(Records supplied)

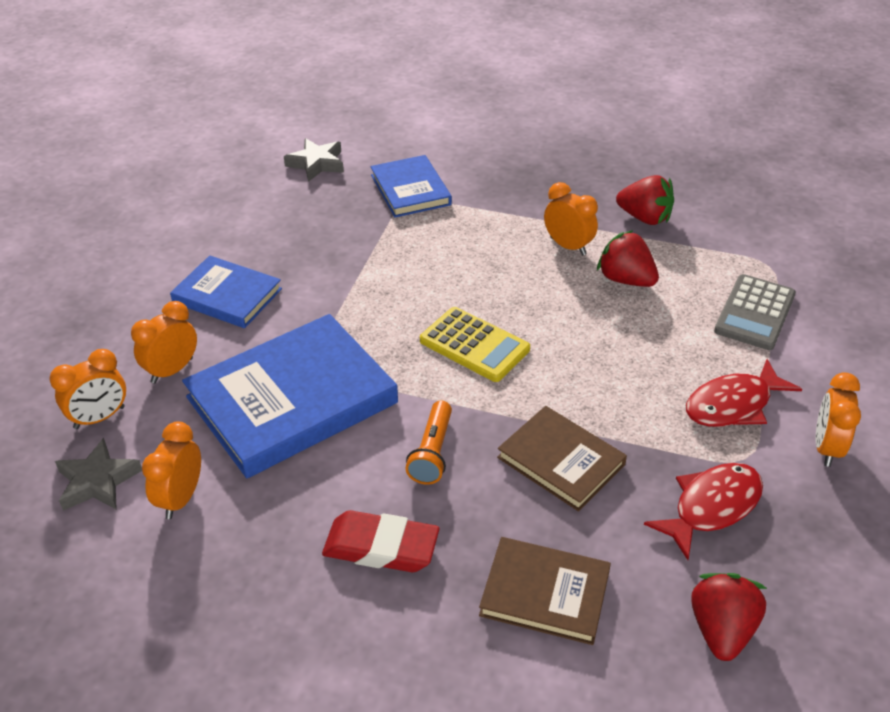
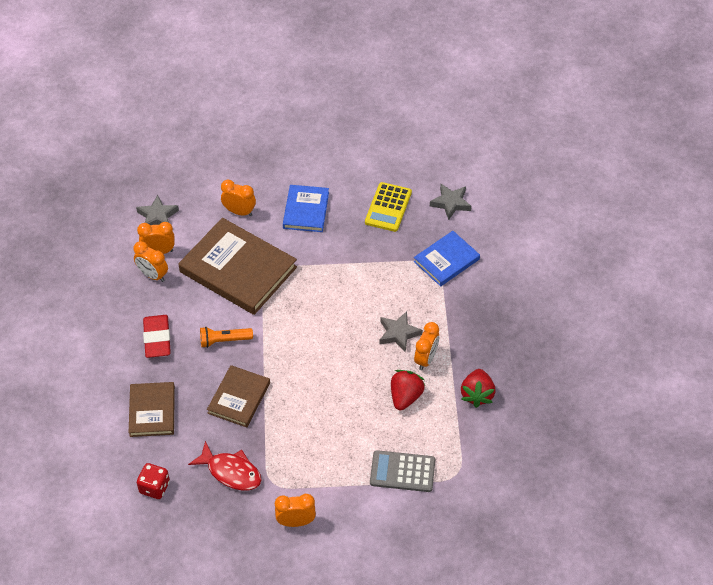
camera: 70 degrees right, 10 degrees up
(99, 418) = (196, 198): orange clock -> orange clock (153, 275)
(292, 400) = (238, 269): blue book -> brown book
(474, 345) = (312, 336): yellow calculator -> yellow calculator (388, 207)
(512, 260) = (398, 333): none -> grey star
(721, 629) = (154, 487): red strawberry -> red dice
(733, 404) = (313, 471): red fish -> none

(End Records supplied)

* **Problem statement**
Please print out the entries above exactly. The pictures stay out.

* **Task output**
camera: 70 degrees right, 10 degrees up
(99, 418) = (196, 198): orange clock -> orange clock (153, 275)
(292, 400) = (238, 269): blue book -> brown book
(474, 345) = (312, 336): yellow calculator -> yellow calculator (388, 207)
(512, 260) = (398, 333): none -> grey star
(721, 629) = (154, 487): red strawberry -> red dice
(733, 404) = (313, 471): red fish -> none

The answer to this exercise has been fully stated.